- [REQUIRED WORK]: Among the records below, find each line containing the word "carried" and copy it.

- [DATA FOR ANALYSIS]:
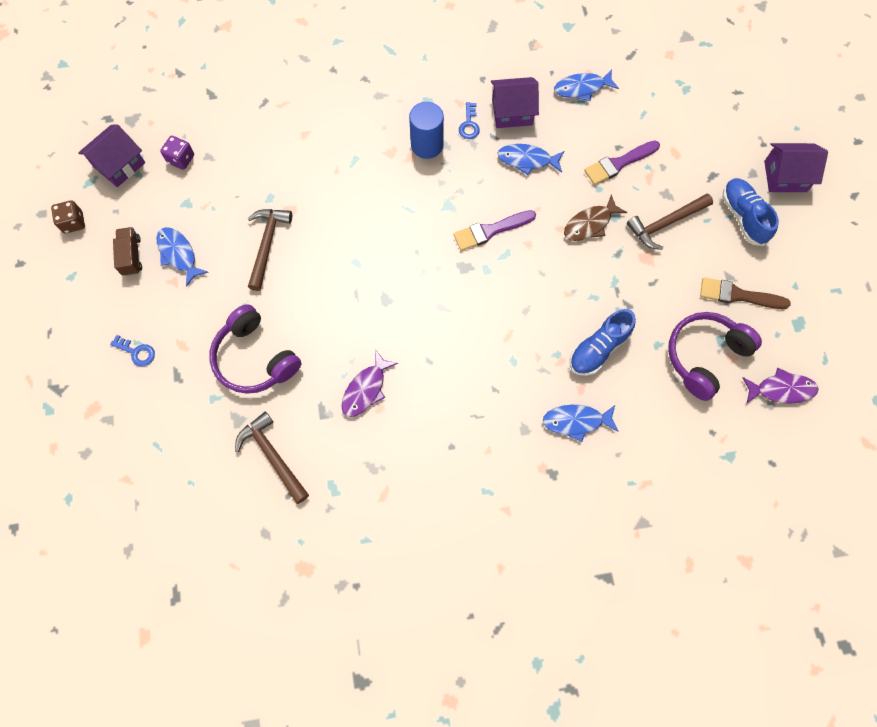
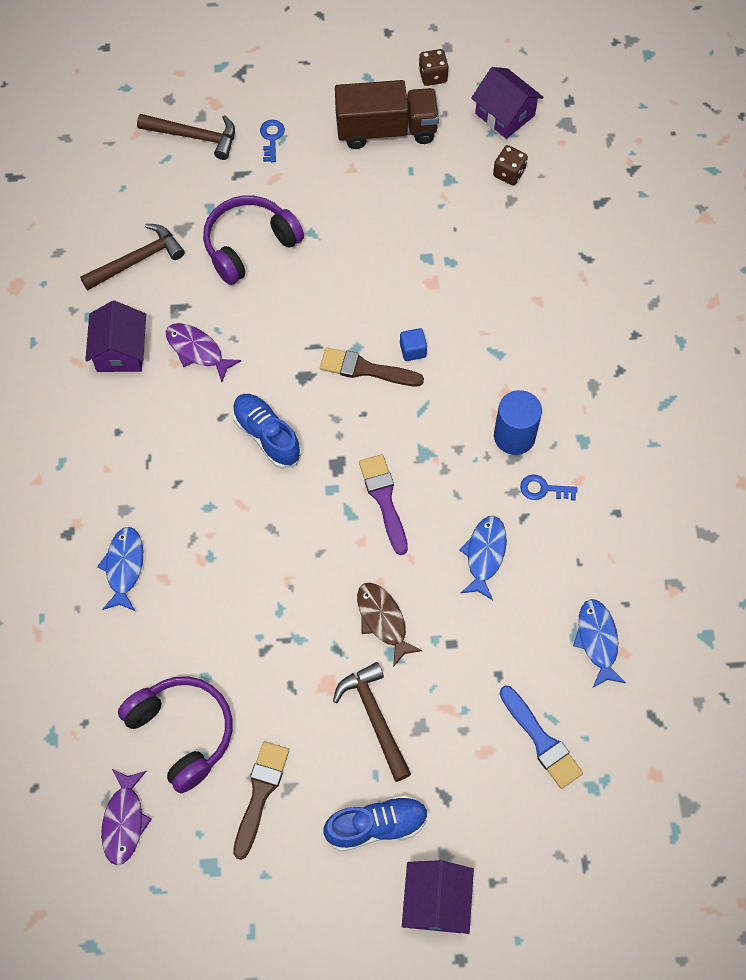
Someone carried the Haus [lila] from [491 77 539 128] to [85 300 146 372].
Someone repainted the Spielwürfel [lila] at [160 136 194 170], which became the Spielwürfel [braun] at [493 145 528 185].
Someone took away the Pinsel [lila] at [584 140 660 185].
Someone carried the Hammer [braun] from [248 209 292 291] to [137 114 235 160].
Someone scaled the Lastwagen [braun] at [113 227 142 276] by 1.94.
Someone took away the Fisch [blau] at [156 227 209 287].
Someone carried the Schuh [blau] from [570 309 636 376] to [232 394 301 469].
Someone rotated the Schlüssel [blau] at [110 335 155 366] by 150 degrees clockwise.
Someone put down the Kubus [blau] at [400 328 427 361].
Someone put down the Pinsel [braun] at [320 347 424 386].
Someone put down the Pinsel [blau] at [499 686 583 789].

- [RESULT FOR THIS EXERCISE]:
Someone carried the Haus [lila] from [491 77 539 128] to [85 300 146 372].
Someone carried the Hammer [braun] from [248 209 292 291] to [137 114 235 160].
Someone carried the Schuh [blau] from [570 309 636 376] to [232 394 301 469].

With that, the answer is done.